[Stored data]

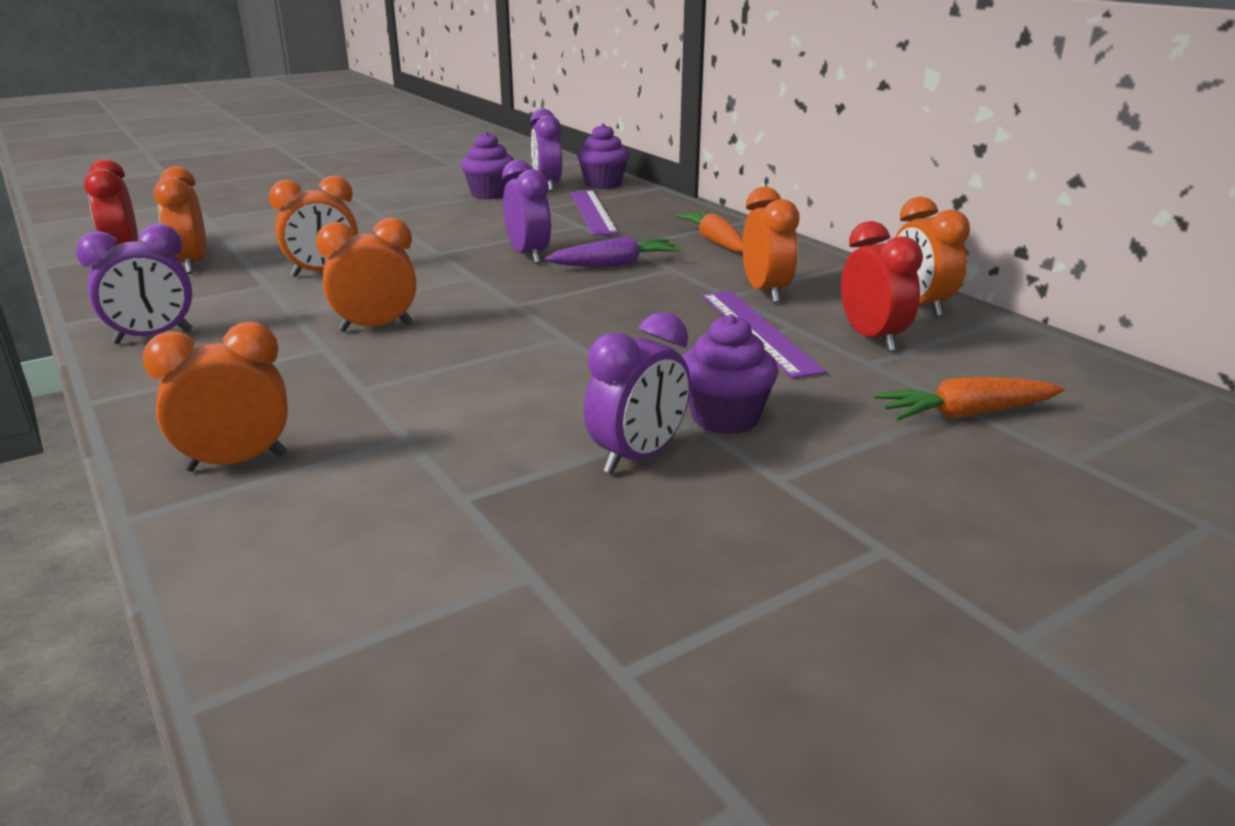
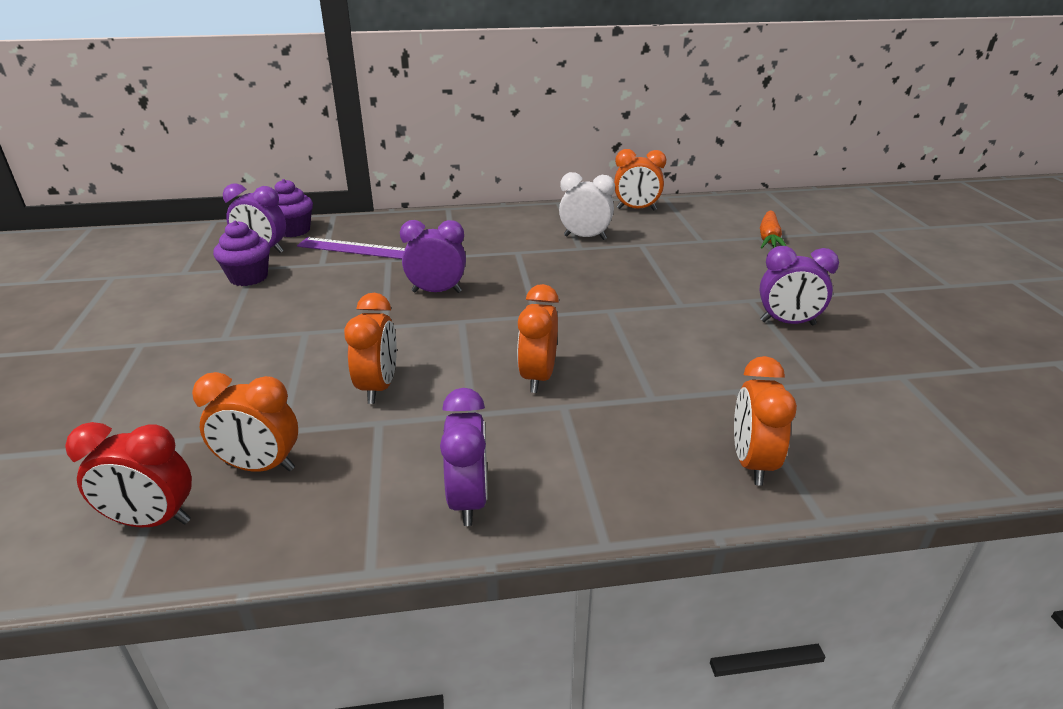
camera: 65 degrees left, 5 degrees up
(615, 265) = (491, 267): purple carrot -> none
(638, 457) = (787, 323): purple clock -> purple clock turned 120 degrees clockwise
(715, 242) = (480, 228): orange carrot -> none
(725, 418) = (750, 290): purple cupcake -> none
(758, 331) = (642, 254): purple ruler -> none
(765, 292) = (585, 237): orange clock -> white clock
(872, 339) = (672, 231): red clock -> none

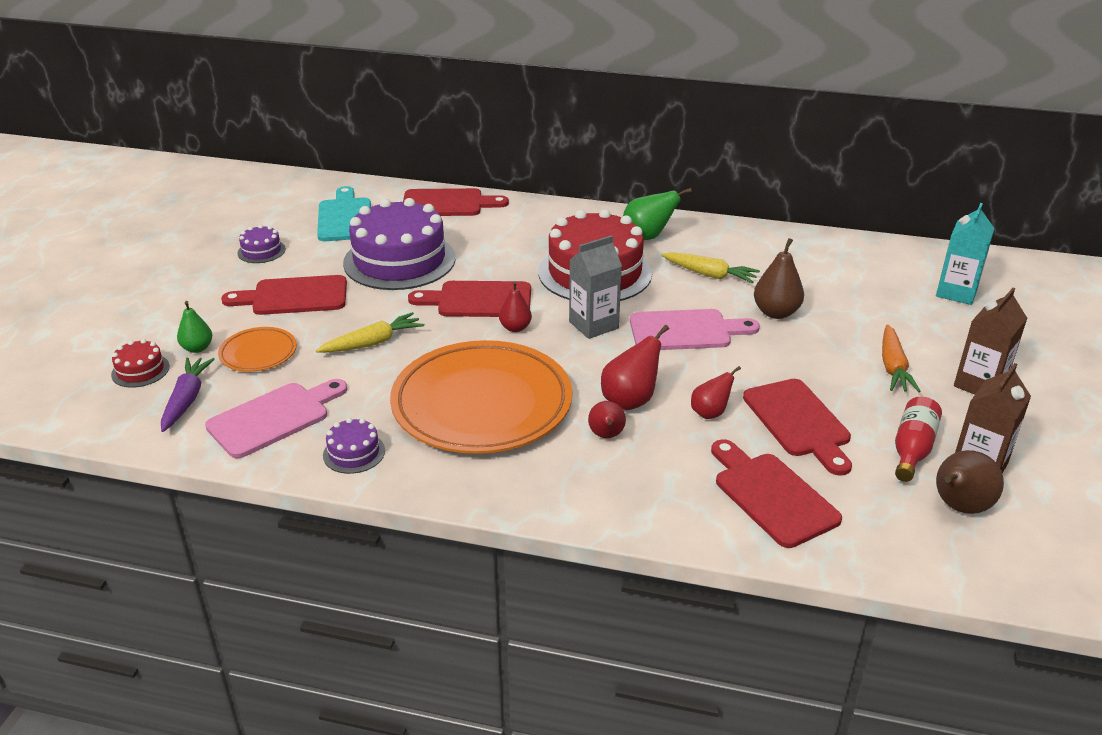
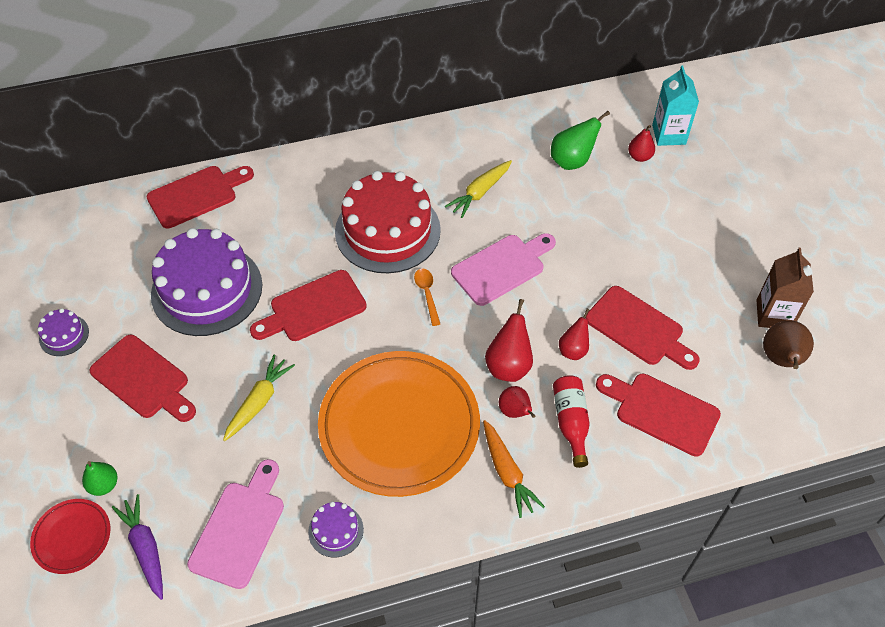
camera: 30 degrees left, 20 degrees up
(140, 370) = (72, 537): red cake -> red plate
(258, 353) = (166, 463): orange plate -> none
(294, 296) = (143, 379): red cutting board -> red cutting board turned 105 degrees counterclockwise
(345, 218) = (111, 255): turquoise cutting board -> none
(515, 328) = (366, 327): red pear -> red pear (639, 157)
(593, 325) = (427, 294): grey carton -> orange spoon
(647, 237) = (402, 166): green pear -> green pear (572, 161)
(709, 274) = (480, 192): yellow carrot -> yellow carrot turned 135 degrees clockwise
(776, 313) = (555, 215): brown pear -> none
(893, 367) = (669, 238): orange carrot -> orange carrot (507, 472)
(912, 449) = (725, 319): red bottle -> red bottle (571, 423)
(979, 384) = (734, 230): brown carton -> none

_ASSIGNED TASK_
Reproduce, exactly and only, the lines of the records above starting at the line with "(615, 265) = (491, 267): purple" and ending at the line with "(140, 370) = (72, 537): red cake -> red plate", both included. Leave every picture out.

_SOLUTION_
(615, 265) = (491, 267): purple carrot -> none
(638, 457) = (787, 323): purple clock -> purple clock turned 120 degrees clockwise
(715, 242) = (480, 228): orange carrot -> none
(725, 418) = (750, 290): purple cupcake -> none
(758, 331) = (642, 254): purple ruler -> none
(765, 292) = (585, 237): orange clock -> white clock
(872, 339) = (672, 231): red clock -> none

camera: 30 degrees left, 20 degrees up
(140, 370) = (72, 537): red cake -> red plate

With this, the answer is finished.